## Assignment:
Scan the entries below and extract each line with the word "wiper" in it.

====== Given data

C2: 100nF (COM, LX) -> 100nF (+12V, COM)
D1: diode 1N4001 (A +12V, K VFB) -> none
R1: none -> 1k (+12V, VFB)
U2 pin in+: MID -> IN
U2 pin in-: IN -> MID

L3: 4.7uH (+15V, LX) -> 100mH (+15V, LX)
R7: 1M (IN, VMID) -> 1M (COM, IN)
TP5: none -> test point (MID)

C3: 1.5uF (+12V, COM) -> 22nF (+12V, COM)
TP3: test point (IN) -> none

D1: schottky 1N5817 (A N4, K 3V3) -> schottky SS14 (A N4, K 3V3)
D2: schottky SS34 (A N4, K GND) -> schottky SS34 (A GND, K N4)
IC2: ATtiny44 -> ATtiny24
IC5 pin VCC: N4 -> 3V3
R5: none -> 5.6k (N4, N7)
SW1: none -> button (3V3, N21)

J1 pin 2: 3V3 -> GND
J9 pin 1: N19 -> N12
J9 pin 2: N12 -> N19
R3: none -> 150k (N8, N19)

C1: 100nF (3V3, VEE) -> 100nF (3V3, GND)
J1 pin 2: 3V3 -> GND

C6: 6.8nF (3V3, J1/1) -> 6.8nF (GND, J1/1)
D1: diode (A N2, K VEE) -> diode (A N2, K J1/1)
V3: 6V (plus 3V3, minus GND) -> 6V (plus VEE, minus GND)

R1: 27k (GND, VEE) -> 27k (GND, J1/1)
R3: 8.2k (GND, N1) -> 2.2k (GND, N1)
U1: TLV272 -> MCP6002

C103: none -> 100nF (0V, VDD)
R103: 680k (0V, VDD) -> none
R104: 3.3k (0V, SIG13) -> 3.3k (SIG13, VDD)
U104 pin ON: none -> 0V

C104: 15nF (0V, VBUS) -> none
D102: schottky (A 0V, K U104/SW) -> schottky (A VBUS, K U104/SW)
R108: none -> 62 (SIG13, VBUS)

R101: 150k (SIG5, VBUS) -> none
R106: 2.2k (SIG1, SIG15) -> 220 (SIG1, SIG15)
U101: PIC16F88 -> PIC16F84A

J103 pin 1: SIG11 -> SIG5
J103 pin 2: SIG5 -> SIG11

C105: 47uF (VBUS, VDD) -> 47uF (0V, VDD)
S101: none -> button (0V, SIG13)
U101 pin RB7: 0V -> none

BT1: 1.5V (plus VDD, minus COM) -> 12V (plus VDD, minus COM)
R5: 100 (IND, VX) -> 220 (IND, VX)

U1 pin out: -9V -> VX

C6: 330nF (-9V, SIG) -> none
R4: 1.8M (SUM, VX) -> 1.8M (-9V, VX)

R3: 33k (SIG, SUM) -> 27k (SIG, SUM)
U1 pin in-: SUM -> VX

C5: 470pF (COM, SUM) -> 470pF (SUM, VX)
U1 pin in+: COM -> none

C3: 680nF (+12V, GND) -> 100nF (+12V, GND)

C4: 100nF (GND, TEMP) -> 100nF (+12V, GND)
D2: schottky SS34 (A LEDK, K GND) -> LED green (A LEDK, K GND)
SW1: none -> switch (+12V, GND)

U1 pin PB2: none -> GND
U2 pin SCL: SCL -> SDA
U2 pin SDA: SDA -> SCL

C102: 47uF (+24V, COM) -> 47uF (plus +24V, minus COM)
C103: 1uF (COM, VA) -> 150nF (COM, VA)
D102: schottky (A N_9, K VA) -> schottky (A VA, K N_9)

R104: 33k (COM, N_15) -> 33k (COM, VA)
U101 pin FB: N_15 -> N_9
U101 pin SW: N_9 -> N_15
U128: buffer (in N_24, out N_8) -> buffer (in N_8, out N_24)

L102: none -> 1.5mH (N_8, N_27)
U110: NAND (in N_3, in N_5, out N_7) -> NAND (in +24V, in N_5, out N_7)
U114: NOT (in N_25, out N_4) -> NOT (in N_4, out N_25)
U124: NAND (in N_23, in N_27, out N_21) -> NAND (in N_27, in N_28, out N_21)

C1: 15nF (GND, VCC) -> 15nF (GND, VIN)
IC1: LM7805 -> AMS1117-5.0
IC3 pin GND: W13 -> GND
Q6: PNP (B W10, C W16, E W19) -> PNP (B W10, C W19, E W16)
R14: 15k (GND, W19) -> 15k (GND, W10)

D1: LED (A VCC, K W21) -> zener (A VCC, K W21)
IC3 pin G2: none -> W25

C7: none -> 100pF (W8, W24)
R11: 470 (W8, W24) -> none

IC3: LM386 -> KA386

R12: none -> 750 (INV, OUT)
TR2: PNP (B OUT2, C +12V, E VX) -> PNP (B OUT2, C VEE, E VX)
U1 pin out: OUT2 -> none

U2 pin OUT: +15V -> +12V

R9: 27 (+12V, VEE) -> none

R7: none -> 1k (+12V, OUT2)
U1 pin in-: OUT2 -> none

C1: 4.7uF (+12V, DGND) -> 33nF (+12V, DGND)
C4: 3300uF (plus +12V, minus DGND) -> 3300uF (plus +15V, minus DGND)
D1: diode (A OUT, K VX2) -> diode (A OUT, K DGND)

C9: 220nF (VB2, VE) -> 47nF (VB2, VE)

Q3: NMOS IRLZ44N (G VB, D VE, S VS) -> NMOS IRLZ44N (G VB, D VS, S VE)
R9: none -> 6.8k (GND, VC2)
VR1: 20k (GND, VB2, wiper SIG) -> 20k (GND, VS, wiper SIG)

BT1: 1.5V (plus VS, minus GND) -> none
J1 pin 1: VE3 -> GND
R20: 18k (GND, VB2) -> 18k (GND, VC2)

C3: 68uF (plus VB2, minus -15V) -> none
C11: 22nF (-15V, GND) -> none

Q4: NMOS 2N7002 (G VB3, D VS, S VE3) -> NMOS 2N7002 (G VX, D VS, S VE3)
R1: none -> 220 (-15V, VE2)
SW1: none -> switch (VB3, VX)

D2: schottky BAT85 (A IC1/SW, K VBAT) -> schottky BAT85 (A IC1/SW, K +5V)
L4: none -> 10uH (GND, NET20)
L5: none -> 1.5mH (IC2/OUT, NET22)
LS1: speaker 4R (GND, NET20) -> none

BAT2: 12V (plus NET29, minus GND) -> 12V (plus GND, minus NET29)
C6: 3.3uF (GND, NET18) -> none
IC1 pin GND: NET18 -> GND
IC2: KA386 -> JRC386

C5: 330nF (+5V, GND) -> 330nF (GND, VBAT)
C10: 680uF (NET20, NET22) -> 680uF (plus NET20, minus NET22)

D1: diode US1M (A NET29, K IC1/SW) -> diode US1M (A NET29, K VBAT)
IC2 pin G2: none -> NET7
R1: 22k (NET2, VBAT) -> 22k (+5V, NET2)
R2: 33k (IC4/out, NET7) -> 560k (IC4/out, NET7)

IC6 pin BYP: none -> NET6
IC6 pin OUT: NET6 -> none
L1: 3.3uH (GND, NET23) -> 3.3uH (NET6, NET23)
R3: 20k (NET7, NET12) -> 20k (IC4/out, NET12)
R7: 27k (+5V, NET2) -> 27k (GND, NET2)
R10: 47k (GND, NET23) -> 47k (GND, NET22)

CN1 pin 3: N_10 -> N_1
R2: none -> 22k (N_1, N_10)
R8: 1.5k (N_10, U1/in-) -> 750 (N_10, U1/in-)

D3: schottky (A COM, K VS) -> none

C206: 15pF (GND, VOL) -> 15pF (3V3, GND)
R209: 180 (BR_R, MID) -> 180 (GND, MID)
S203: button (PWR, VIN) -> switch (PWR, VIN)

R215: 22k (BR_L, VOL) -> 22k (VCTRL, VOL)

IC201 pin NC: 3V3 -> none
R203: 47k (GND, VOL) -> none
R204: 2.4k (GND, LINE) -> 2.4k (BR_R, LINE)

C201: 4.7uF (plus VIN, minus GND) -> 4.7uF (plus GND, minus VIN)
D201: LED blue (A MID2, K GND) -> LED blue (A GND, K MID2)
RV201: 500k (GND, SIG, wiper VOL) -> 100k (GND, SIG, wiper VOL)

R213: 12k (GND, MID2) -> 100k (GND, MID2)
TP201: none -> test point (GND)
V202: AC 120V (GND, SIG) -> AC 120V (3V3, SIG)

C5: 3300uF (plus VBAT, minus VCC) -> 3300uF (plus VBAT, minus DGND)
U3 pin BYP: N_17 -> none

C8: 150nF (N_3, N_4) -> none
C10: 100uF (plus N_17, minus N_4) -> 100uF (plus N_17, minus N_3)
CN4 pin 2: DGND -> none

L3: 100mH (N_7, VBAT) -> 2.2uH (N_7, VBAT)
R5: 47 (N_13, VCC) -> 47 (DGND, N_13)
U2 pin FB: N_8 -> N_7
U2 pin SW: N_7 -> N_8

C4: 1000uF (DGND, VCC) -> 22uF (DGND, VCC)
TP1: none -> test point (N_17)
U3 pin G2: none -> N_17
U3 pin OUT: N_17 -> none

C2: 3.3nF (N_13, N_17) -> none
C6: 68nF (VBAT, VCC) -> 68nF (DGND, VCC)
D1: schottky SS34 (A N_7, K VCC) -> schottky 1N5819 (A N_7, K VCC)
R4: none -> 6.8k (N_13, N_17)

============

## Response to the task:
VR1: 20k (GND, VB2, wiper SIG) -> 20k (GND, VS, wiper SIG)
RV201: 500k (GND, SIG, wiper VOL) -> 100k (GND, SIG, wiper VOL)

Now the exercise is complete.